(RECORD SET begins)
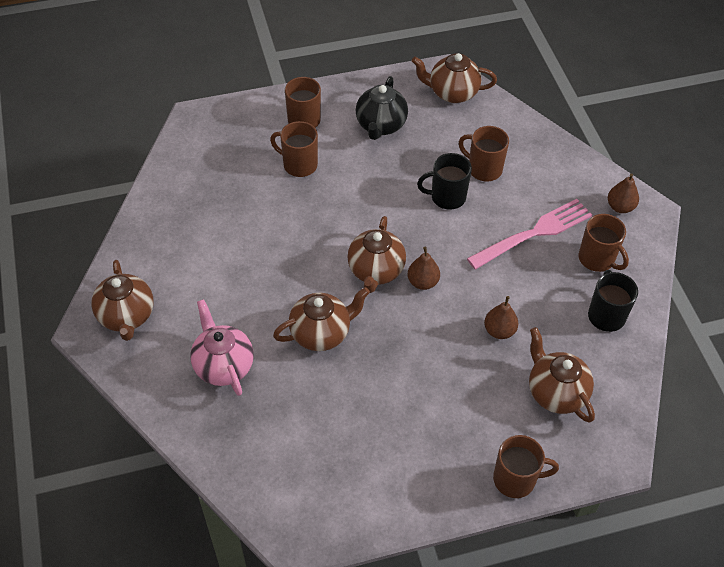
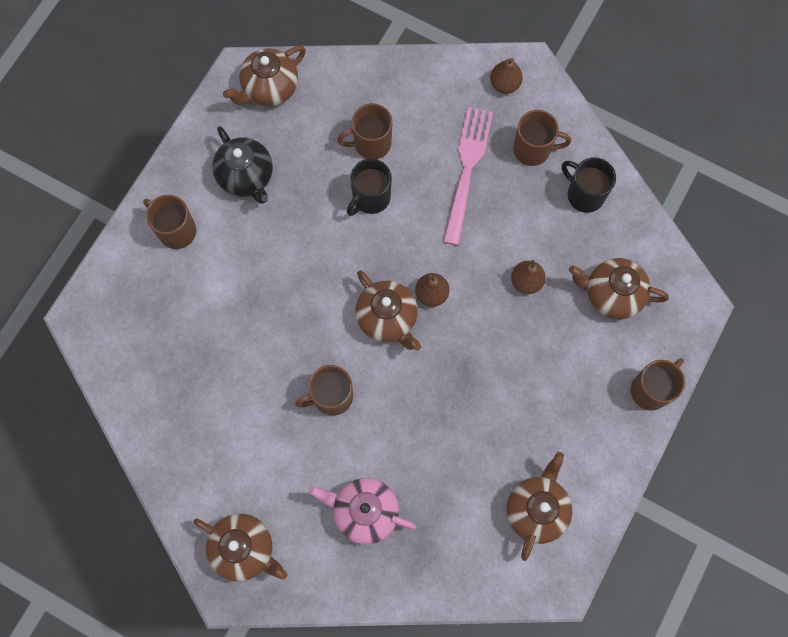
camera: 45 degrees left, 20 degrees up
(299, 165) = (222, 279): brown mug -> brown mug (331, 396)
(321, 333) = (405, 412): brown teapot -> brown teapot (536, 509)

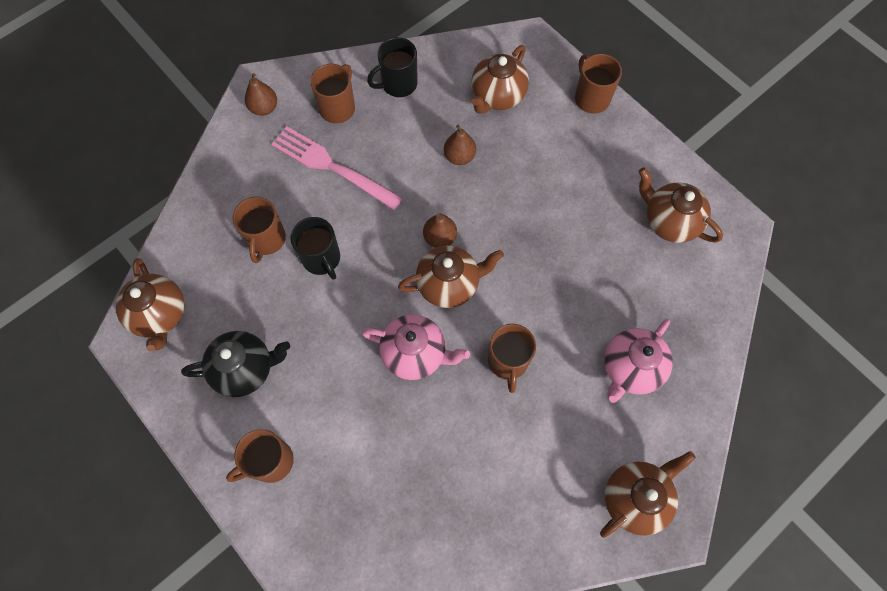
camera: 70 degrees left, 5 degrees down
(310, 313) = (415, 354): none -> pink teapot

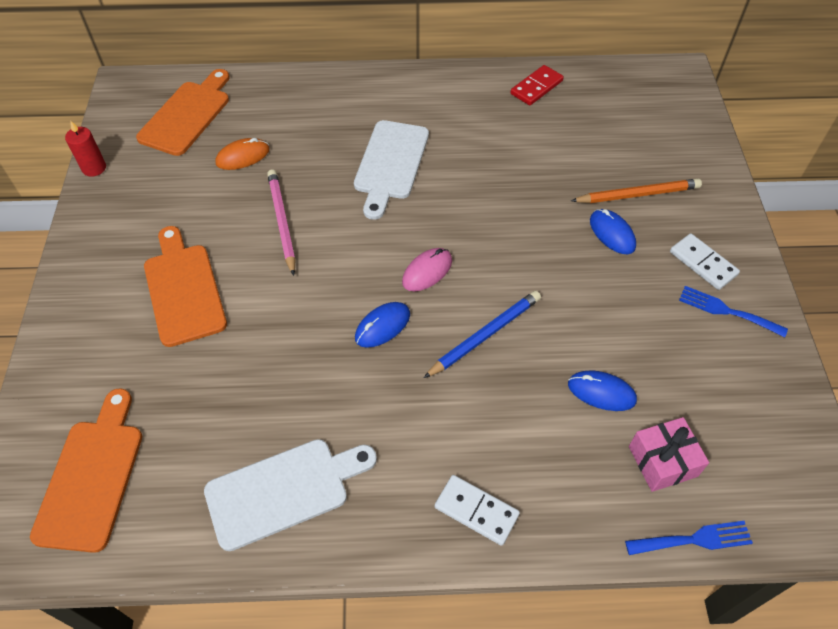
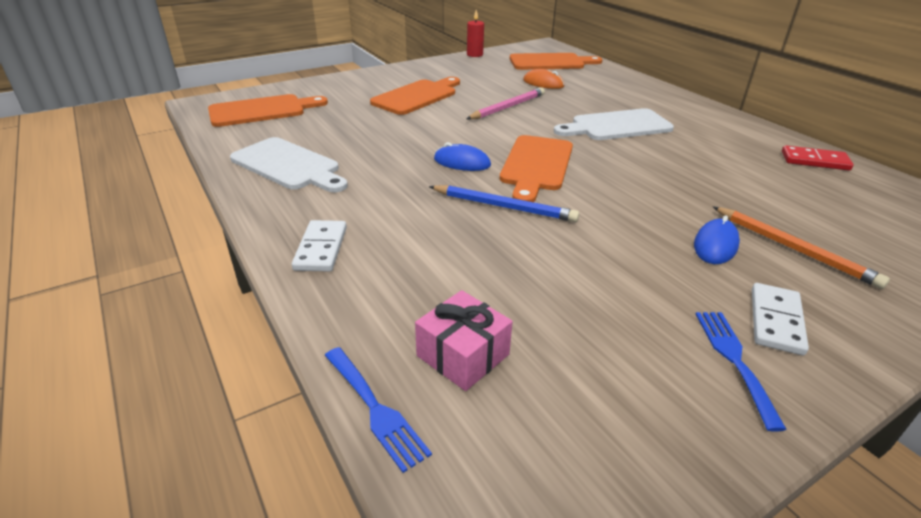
camera: 60 degrees right, 20 degrees down
(427, 271) = (536, 166): pink mouse -> orange cutting board
(601, 392) = (510, 287): blue mouse -> none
(RECORD SET ends)
> ACTION ITEM
Should a picture appear among the entries, skip it and copy the rest exactly.

> EXERCISE ANSWER
camera: 45 degrees left, 20 degrees up
(299, 165) = (222, 279): brown mug -> brown mug (331, 396)
(321, 333) = (405, 412): brown teapot -> brown teapot (536, 509)

camera: 70 degrees left, 5 degrees down
(310, 313) = (415, 354): none -> pink teapot

camera: 60 degrees right, 20 degrees down
(427, 271) = (536, 166): pink mouse -> orange cutting board
(601, 392) = (510, 287): blue mouse -> none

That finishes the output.